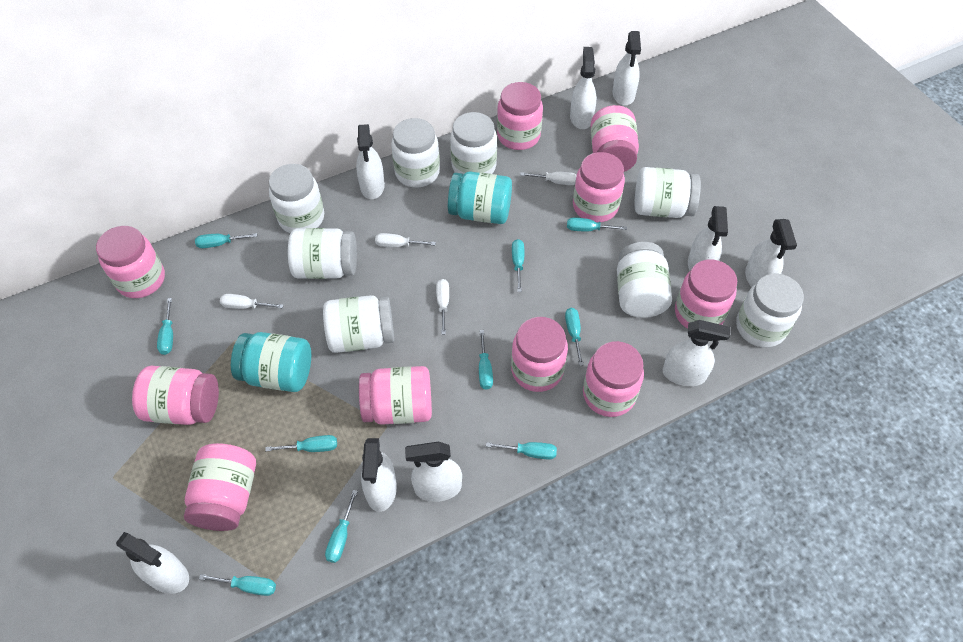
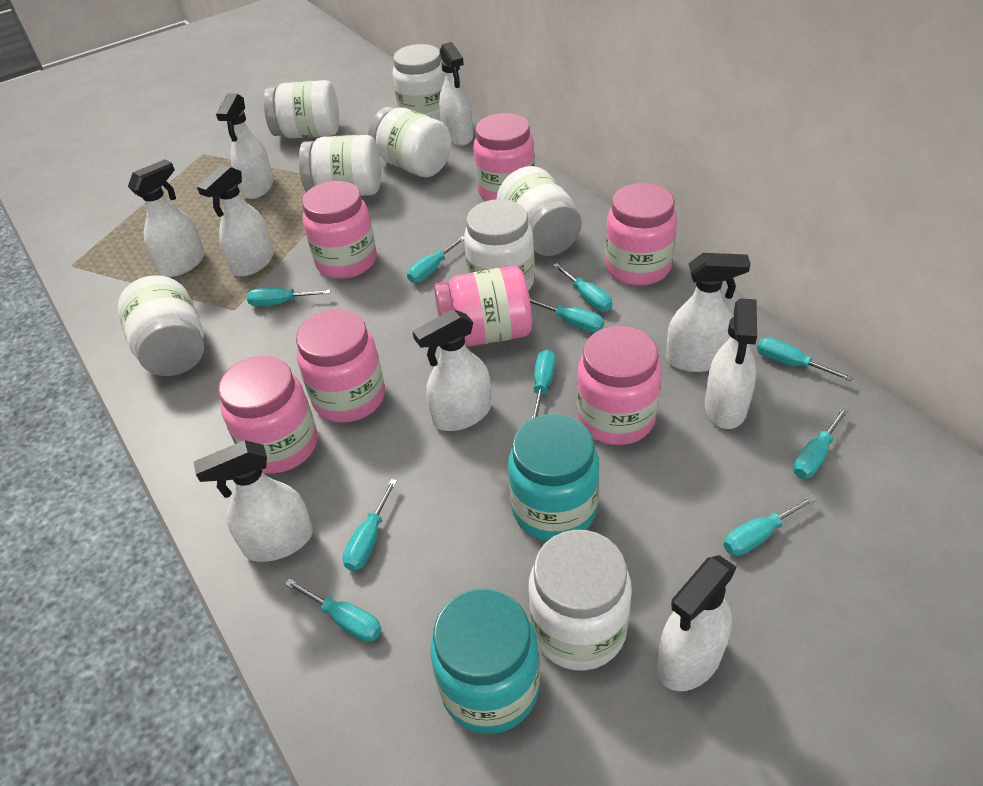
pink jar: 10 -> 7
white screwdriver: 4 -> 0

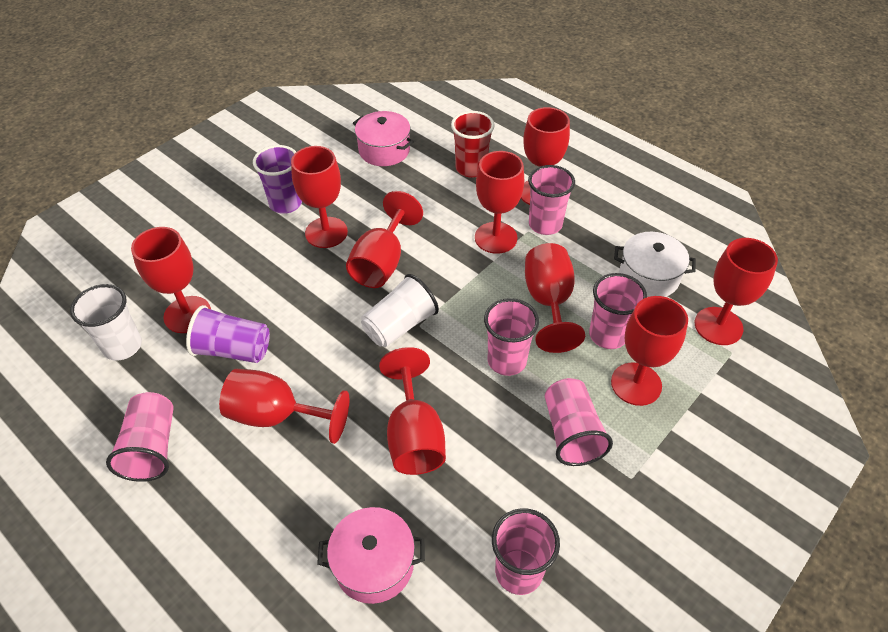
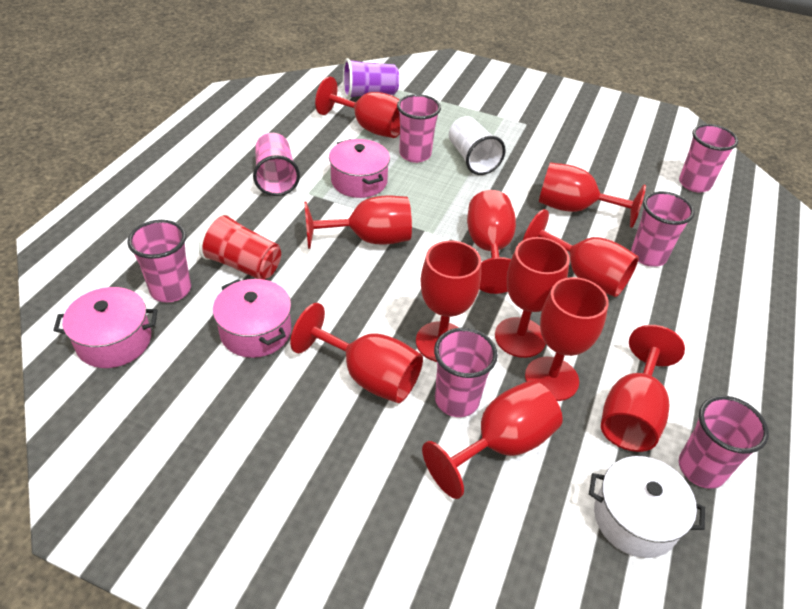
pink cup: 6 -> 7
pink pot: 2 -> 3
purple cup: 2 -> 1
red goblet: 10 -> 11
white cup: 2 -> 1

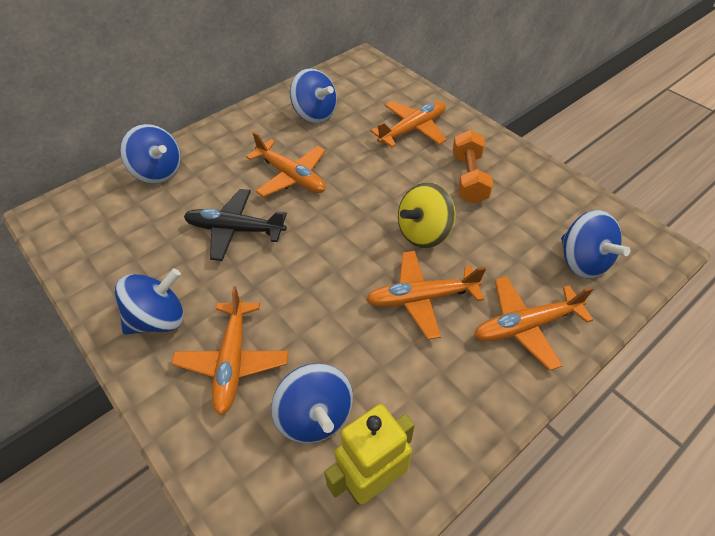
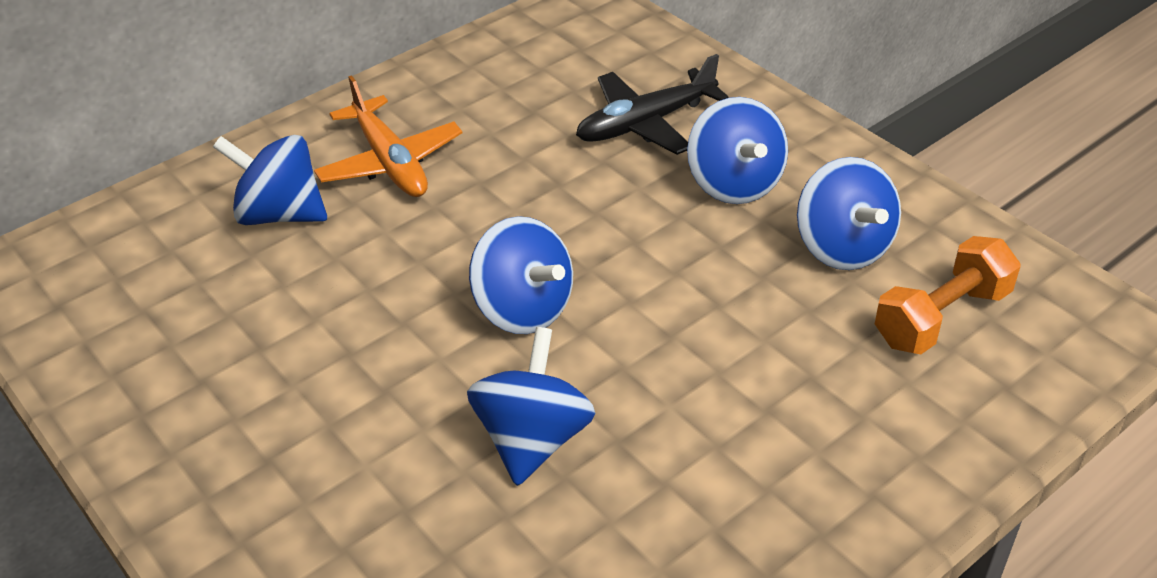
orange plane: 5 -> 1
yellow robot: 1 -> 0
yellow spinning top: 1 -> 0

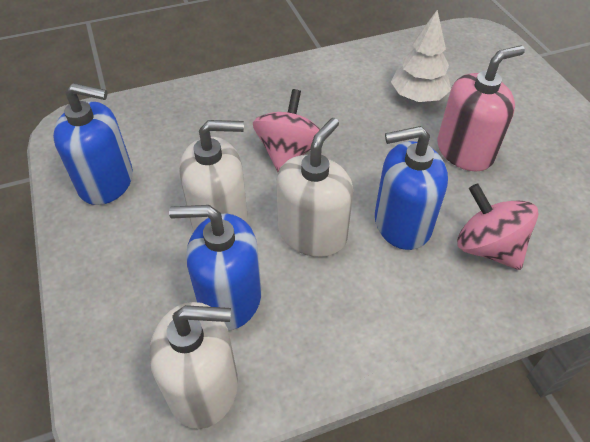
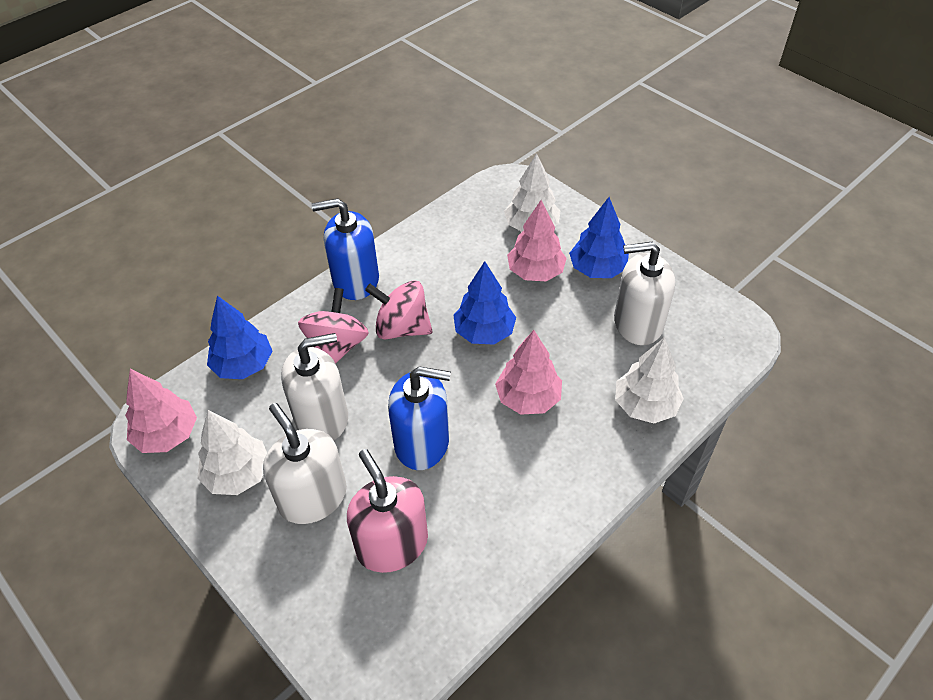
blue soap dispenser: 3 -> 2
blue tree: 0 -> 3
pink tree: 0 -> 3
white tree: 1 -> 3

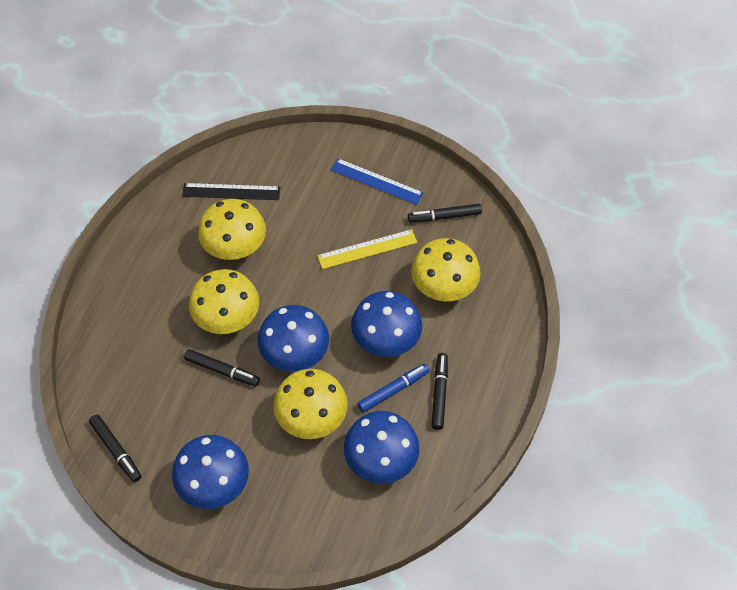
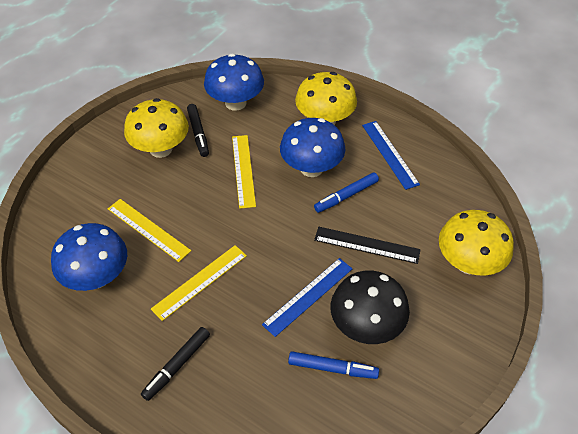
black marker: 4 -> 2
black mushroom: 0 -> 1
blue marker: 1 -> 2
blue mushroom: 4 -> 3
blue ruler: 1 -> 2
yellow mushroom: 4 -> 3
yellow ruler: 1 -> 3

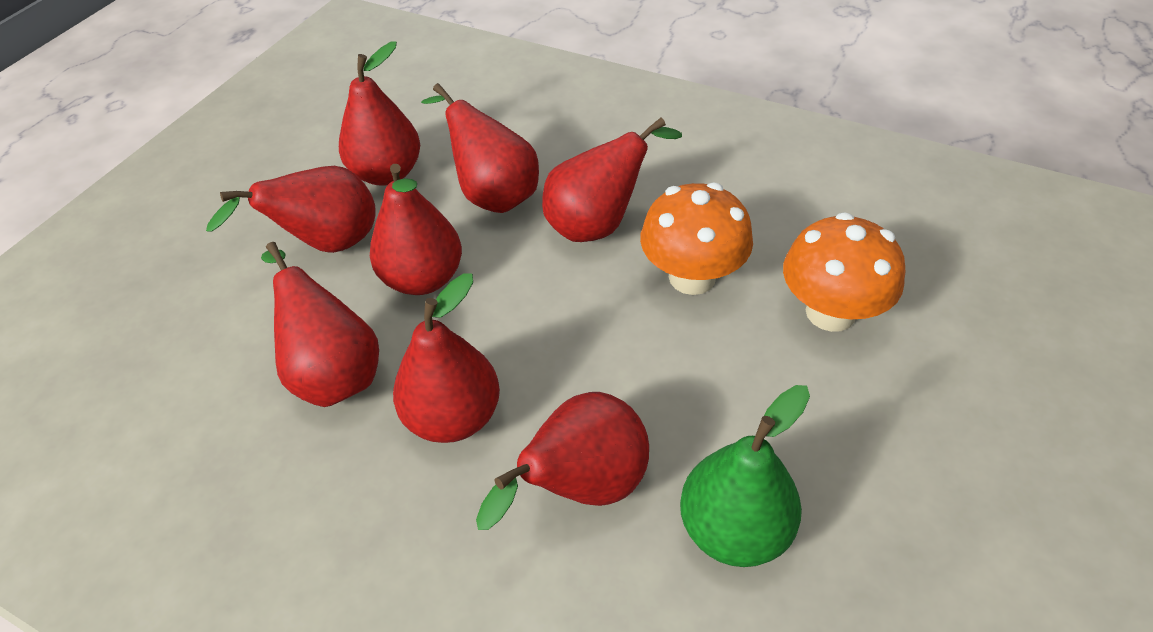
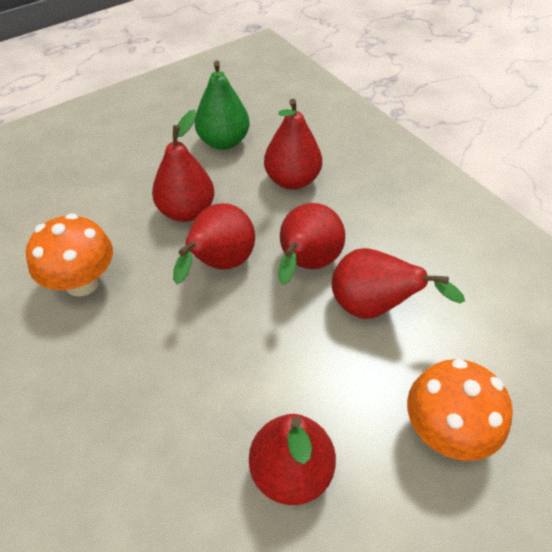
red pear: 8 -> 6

-- -- --

▶ [WHAT IS REQUIRED]:
Copy only the lines running from the one that holds "black marker: 4 -> 2" through the last line of the data, and include both of those lines. Do not copy any pictures.

▶ [ANSWER SPACE]:
black marker: 4 -> 2
black mushroom: 0 -> 1
blue marker: 1 -> 2
blue mushroom: 4 -> 3
blue ruler: 1 -> 2
yellow mushroom: 4 -> 3
yellow ruler: 1 -> 3

red pear: 8 -> 6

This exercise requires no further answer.